◆ Your assignment ◆
Needed from the data below: every line from the one with "blue brick C2:D3" up to and including the one with "lime plate D12", repeated exactly and with nothing else.

Records contained in a dataset:
....
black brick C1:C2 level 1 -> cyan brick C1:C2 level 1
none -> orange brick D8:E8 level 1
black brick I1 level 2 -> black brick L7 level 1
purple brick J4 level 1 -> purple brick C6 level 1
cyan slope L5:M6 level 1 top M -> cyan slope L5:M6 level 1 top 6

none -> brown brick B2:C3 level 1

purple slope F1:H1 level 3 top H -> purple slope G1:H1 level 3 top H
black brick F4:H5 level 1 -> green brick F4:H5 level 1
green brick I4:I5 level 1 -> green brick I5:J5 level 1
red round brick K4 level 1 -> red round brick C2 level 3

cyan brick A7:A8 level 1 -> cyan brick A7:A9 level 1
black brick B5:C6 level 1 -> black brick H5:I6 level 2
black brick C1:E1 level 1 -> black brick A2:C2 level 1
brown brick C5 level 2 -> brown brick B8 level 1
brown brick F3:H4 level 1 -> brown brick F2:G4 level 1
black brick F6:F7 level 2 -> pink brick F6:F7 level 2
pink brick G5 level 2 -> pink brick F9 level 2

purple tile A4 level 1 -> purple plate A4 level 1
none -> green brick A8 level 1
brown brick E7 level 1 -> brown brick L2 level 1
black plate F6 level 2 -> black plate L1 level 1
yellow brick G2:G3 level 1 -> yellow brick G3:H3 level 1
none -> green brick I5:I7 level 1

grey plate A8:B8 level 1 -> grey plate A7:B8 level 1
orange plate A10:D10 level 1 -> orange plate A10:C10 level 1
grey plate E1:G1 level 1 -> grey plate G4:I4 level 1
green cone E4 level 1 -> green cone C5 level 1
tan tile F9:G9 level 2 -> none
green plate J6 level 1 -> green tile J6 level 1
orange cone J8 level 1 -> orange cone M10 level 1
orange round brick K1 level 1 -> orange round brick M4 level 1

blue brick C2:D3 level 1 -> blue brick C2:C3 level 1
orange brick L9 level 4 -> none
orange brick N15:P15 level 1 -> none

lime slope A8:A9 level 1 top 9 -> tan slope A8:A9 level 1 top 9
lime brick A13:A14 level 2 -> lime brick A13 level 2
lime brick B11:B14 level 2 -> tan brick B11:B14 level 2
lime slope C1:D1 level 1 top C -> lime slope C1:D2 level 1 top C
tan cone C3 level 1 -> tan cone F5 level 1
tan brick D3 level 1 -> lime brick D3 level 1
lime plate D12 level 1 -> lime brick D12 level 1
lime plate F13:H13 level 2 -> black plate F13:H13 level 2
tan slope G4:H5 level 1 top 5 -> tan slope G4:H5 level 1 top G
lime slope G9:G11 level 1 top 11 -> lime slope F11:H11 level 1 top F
....
◆ Your response ◆
blue brick C2:D3 level 1 -> blue brick C2:C3 level 1
orange brick L9 level 4 -> none
orange brick N15:P15 level 1 -> none

lime slope A8:A9 level 1 top 9 -> tan slope A8:A9 level 1 top 9
lime brick A13:A14 level 2 -> lime brick A13 level 2
lime brick B11:B14 level 2 -> tan brick B11:B14 level 2
lime slope C1:D1 level 1 top C -> lime slope C1:D2 level 1 top C
tan cone C3 level 1 -> tan cone F5 level 1
tan brick D3 level 1 -> lime brick D3 level 1
lime plate D12 level 1 -> lime brick D12 level 1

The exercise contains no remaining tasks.